Look through the data below for the line with "camera: 105 degrees left, 0 degrees up", and transcribe it exactly together with each line after it up to and including the line with "(388, 394) = (729, 212): red". Give nothing else.

• TASK INPUT
══════════════════════════════

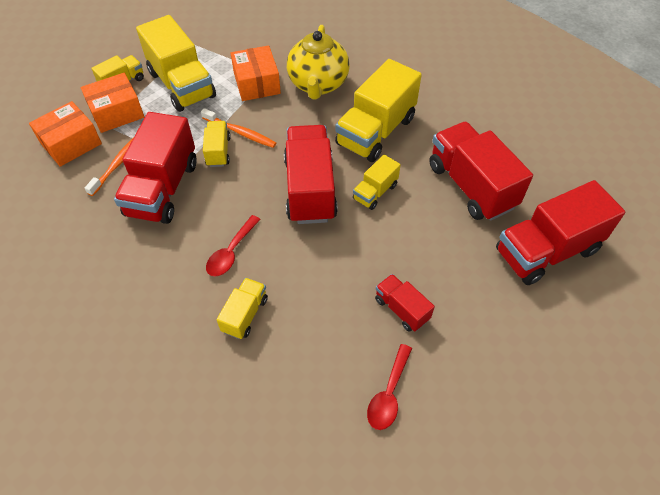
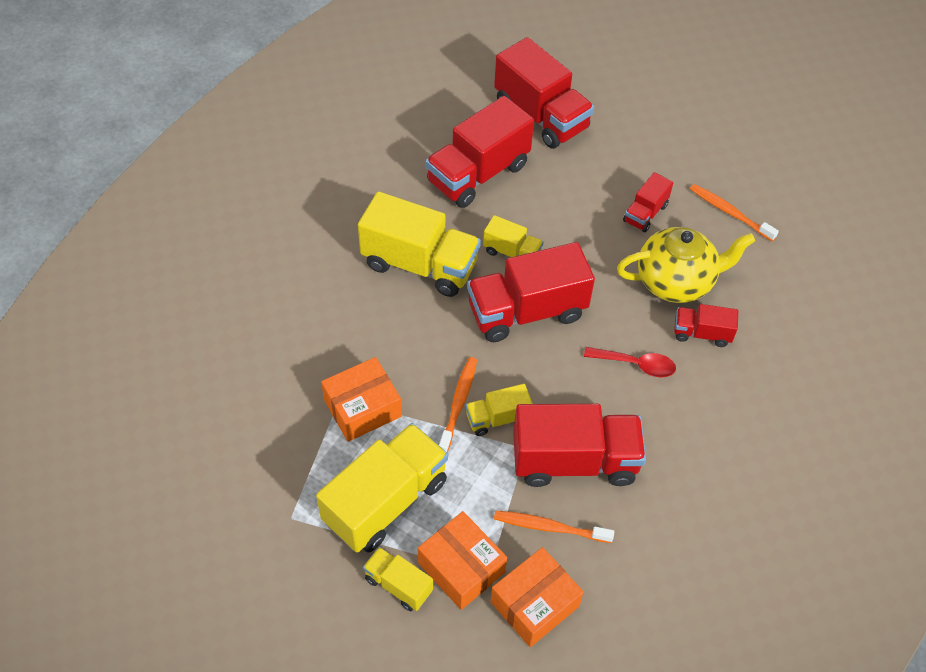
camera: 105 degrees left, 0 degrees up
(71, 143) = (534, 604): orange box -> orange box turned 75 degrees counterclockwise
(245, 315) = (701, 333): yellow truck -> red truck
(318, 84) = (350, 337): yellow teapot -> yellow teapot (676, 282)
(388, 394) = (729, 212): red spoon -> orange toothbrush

══════════════════════════════

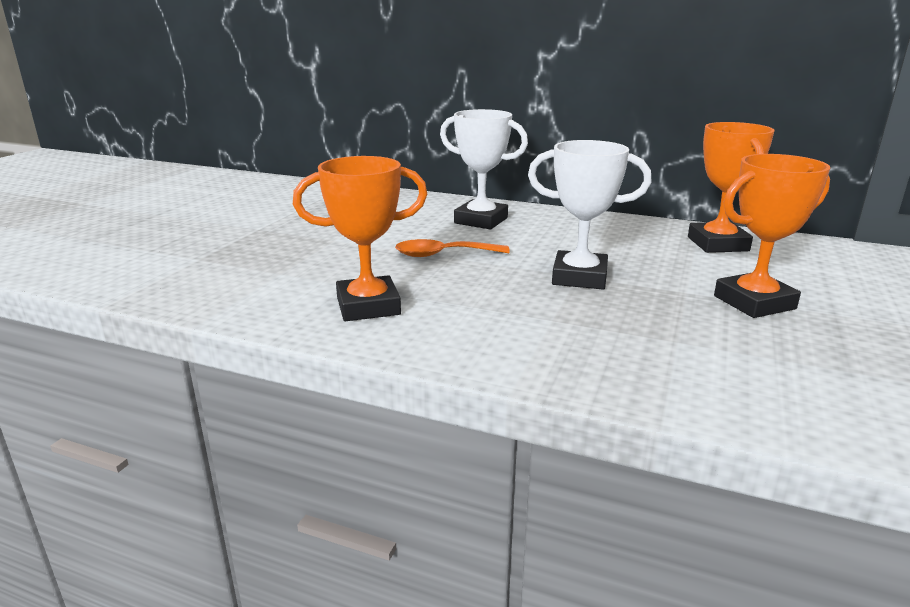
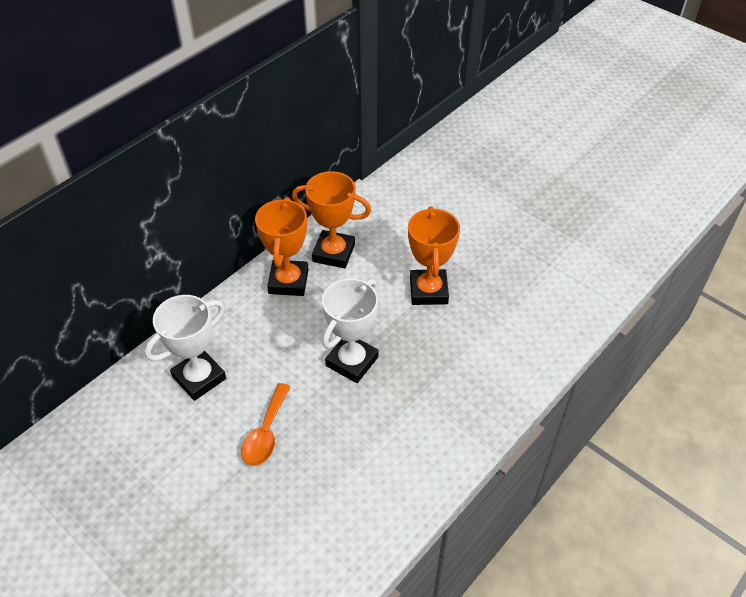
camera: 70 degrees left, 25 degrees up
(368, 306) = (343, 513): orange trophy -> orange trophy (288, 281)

══════════════════════════════

• PROBLEM SOLUTION
camera: 105 degrees left, 0 degrees up
(71, 143) = (534, 604): orange box -> orange box turned 75 degrees counterclockwise
(245, 315) = (701, 333): yellow truck -> red truck
(318, 84) = (350, 337): yellow teapot -> yellow teapot (676, 282)
(388, 394) = (729, 212): red spoon -> orange toothbrush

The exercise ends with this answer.